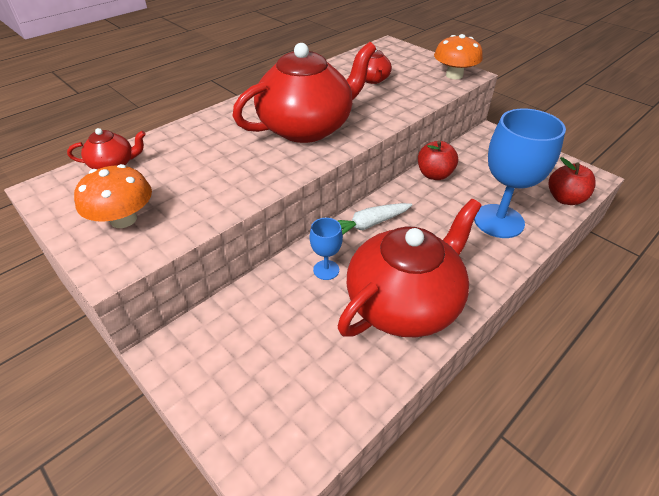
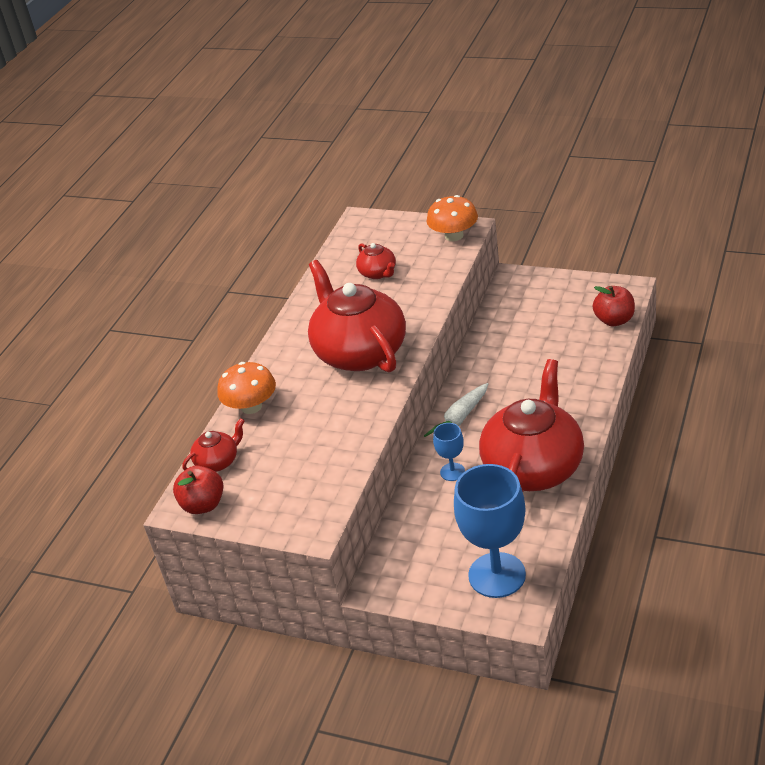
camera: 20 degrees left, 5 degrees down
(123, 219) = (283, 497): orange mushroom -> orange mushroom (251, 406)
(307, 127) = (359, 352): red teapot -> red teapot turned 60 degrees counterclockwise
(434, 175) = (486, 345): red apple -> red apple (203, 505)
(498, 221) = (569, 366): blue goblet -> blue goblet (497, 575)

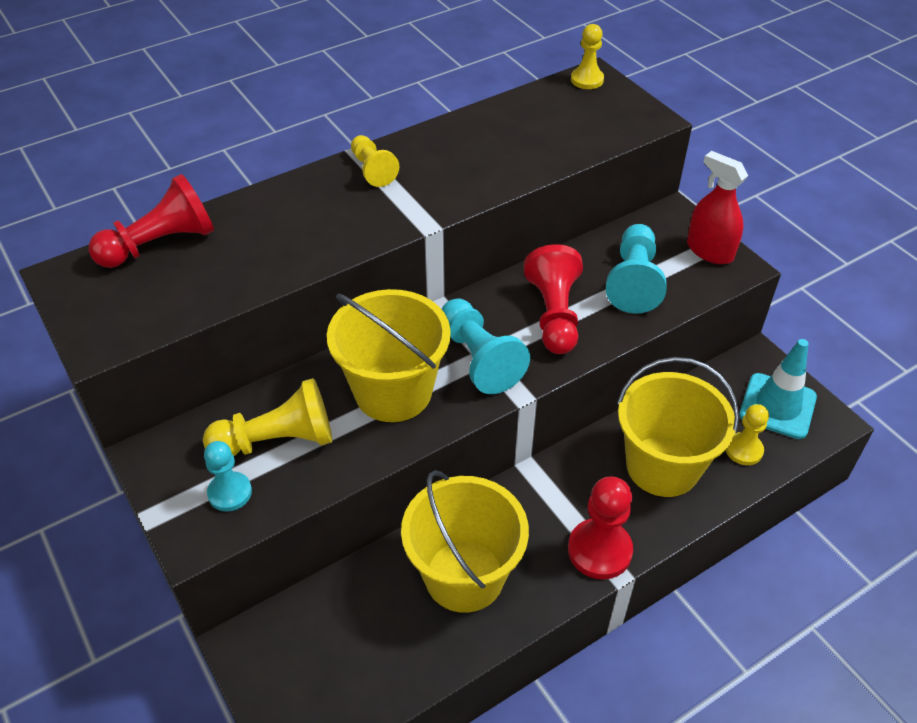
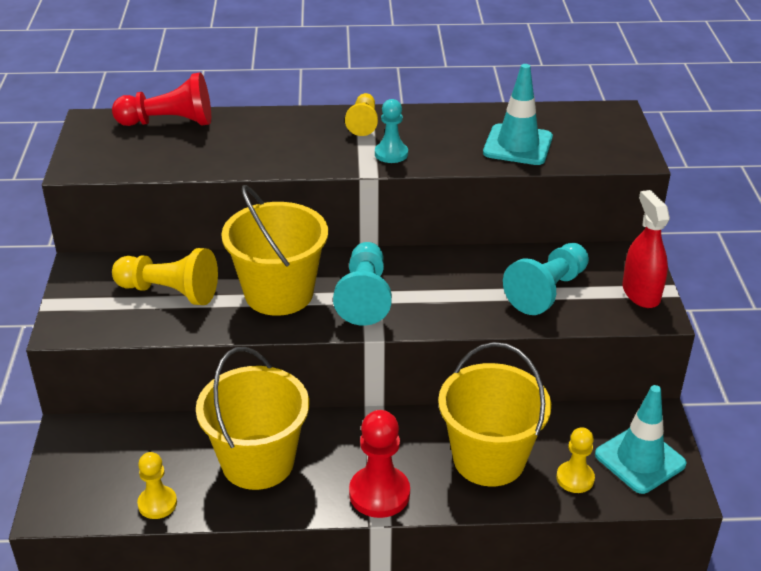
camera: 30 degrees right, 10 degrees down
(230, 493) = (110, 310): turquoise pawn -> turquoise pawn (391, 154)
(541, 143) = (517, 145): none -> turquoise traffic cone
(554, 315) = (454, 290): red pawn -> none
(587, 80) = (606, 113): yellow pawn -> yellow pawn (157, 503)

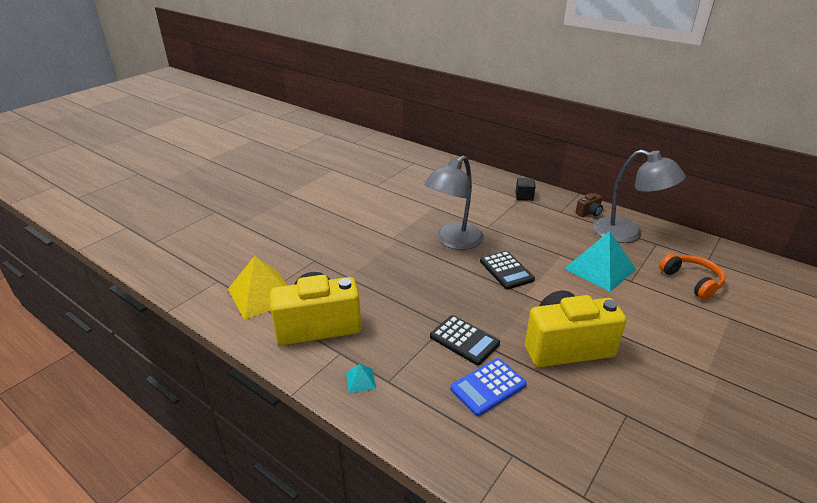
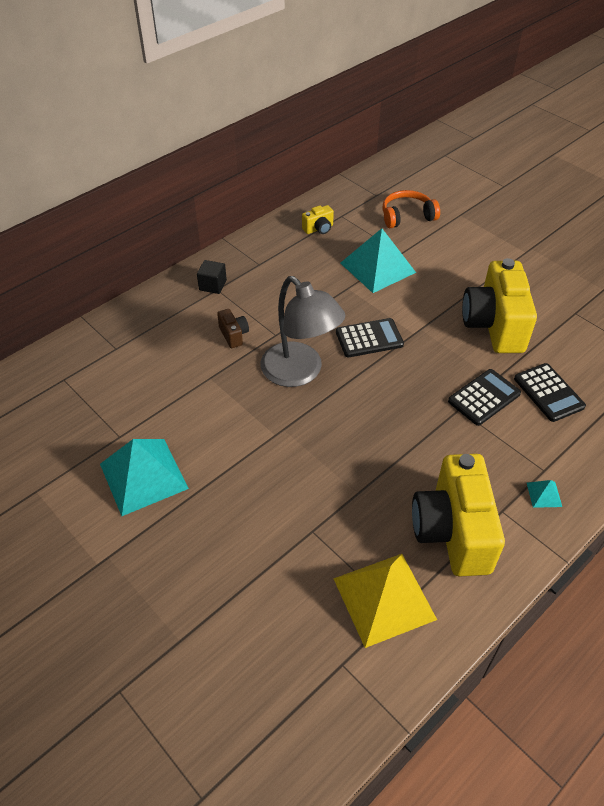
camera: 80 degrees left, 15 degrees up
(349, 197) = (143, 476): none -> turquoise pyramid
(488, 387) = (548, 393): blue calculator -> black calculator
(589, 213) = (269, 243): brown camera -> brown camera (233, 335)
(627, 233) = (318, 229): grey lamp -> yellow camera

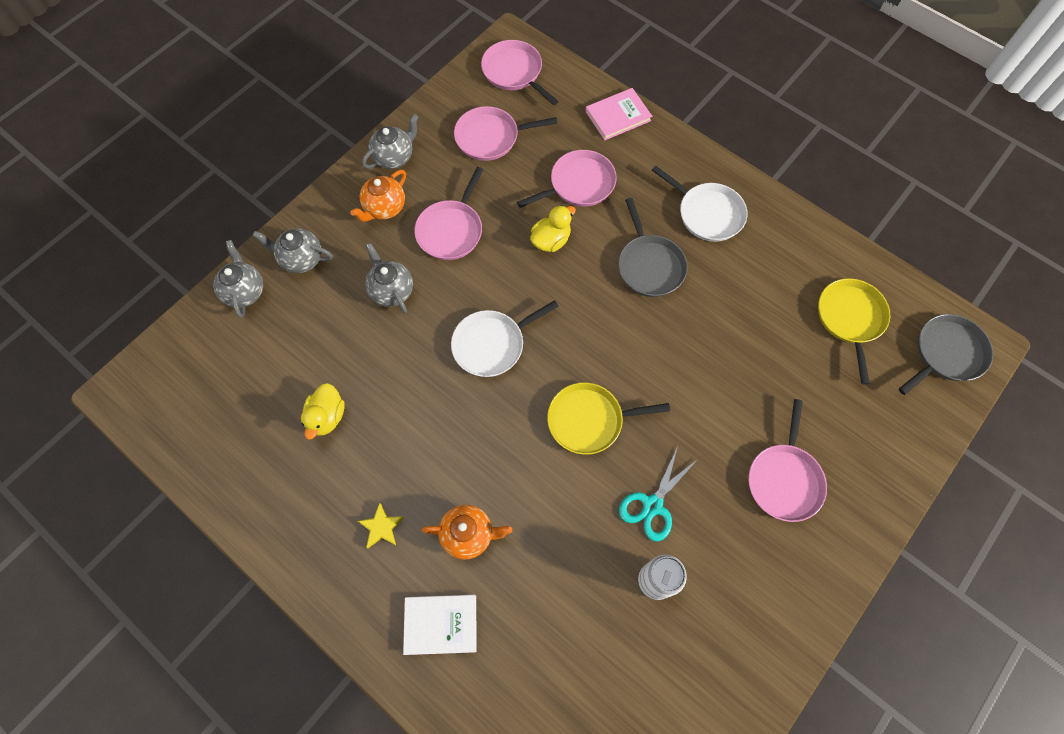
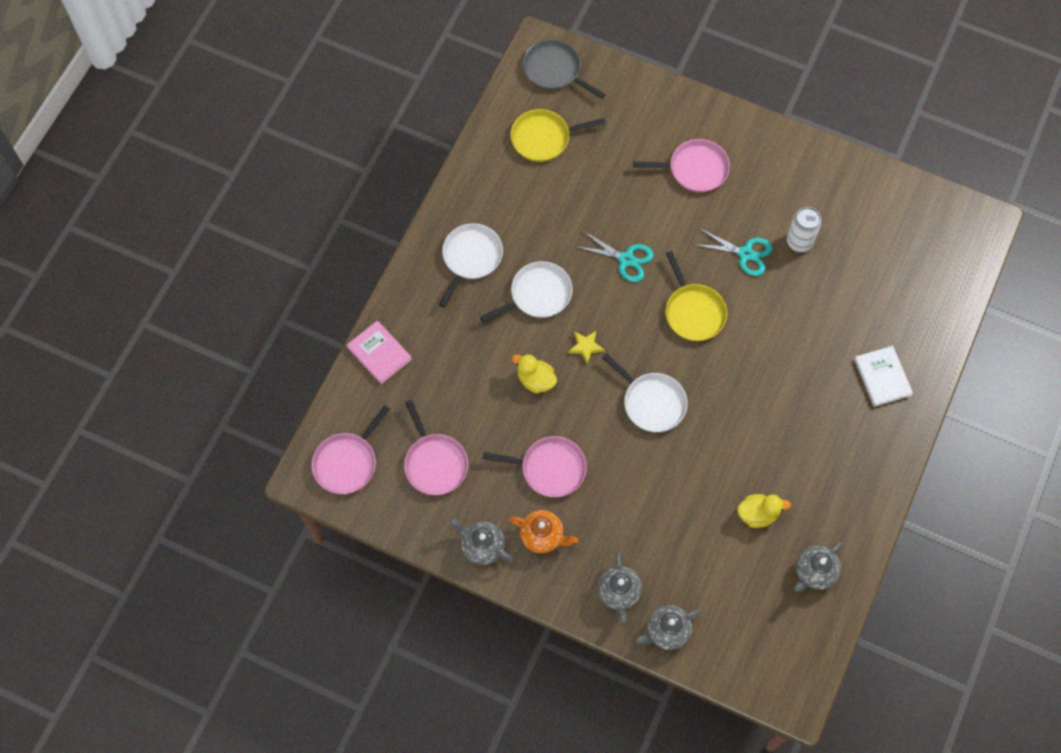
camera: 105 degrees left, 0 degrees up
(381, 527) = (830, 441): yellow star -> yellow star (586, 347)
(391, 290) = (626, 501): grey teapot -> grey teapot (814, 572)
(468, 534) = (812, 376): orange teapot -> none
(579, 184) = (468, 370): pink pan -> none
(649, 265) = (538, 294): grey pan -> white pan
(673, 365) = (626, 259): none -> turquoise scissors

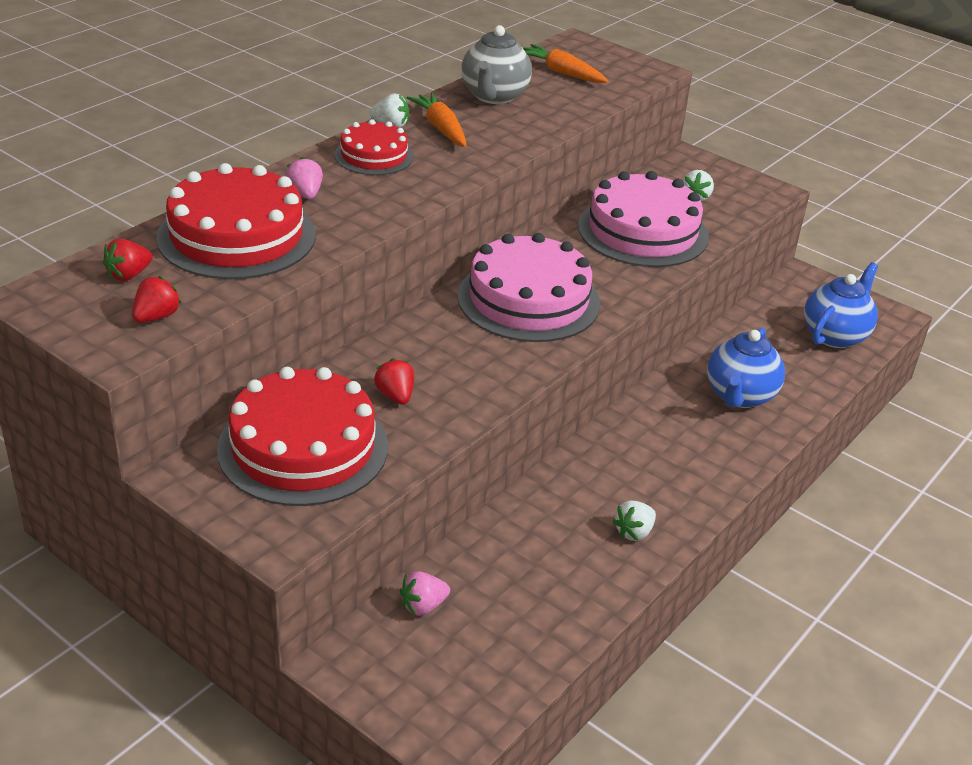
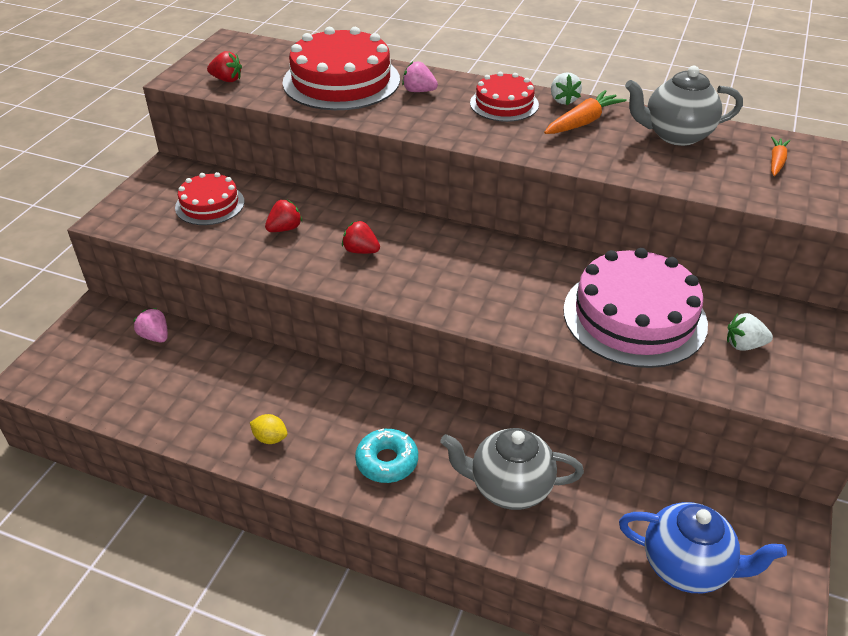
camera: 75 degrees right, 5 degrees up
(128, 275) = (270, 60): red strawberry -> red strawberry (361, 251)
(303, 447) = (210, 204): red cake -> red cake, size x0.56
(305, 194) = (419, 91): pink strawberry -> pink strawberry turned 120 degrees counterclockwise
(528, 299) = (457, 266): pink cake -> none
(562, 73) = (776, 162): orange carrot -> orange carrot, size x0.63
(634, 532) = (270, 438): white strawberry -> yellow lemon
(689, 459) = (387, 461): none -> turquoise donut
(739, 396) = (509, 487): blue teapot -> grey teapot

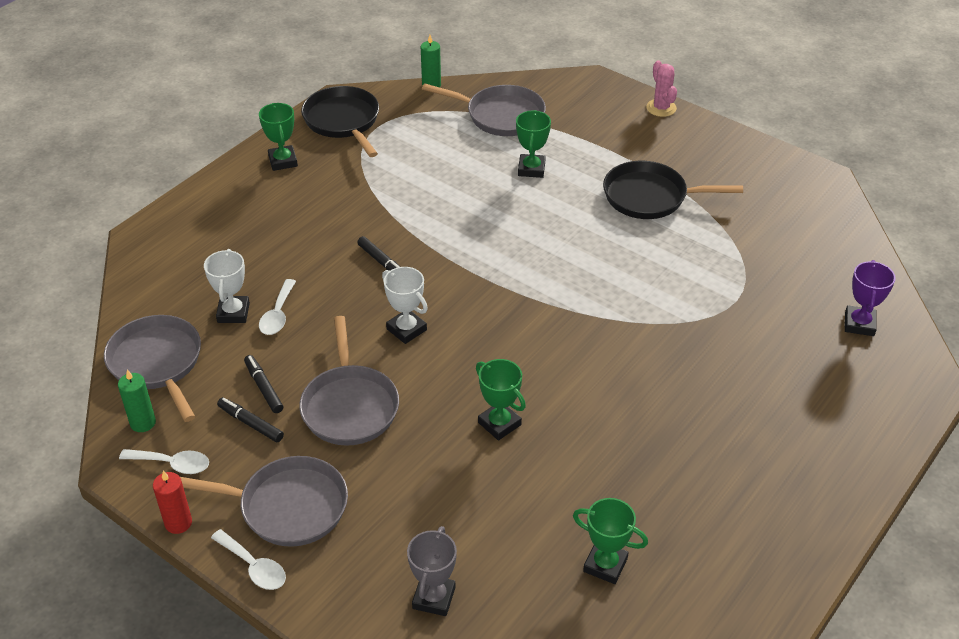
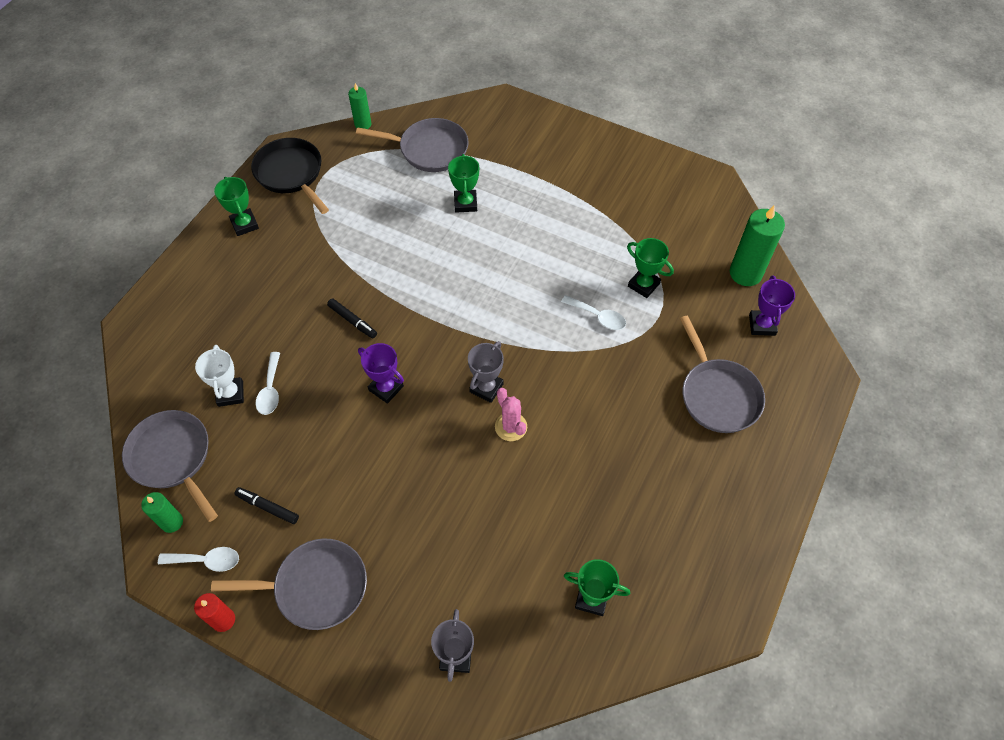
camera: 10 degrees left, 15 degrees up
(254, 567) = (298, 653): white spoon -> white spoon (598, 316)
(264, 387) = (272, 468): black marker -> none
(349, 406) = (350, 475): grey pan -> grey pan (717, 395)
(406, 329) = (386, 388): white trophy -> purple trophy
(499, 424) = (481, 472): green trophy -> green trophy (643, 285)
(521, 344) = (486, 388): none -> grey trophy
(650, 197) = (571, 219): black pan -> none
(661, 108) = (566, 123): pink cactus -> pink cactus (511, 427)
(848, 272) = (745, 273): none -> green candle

──────────────────────────────

▶ _WORK ITEM_
Check each line of the entries, and copy the ones that contain "counterclockwise".

▶ _TASK ANSWER_
(307, 127) = (359, 352): red teapot -> red teapot turned 60 degrees counterclockwise
(305, 194) = (419, 91): pink strawberry -> pink strawberry turned 120 degrees counterclockwise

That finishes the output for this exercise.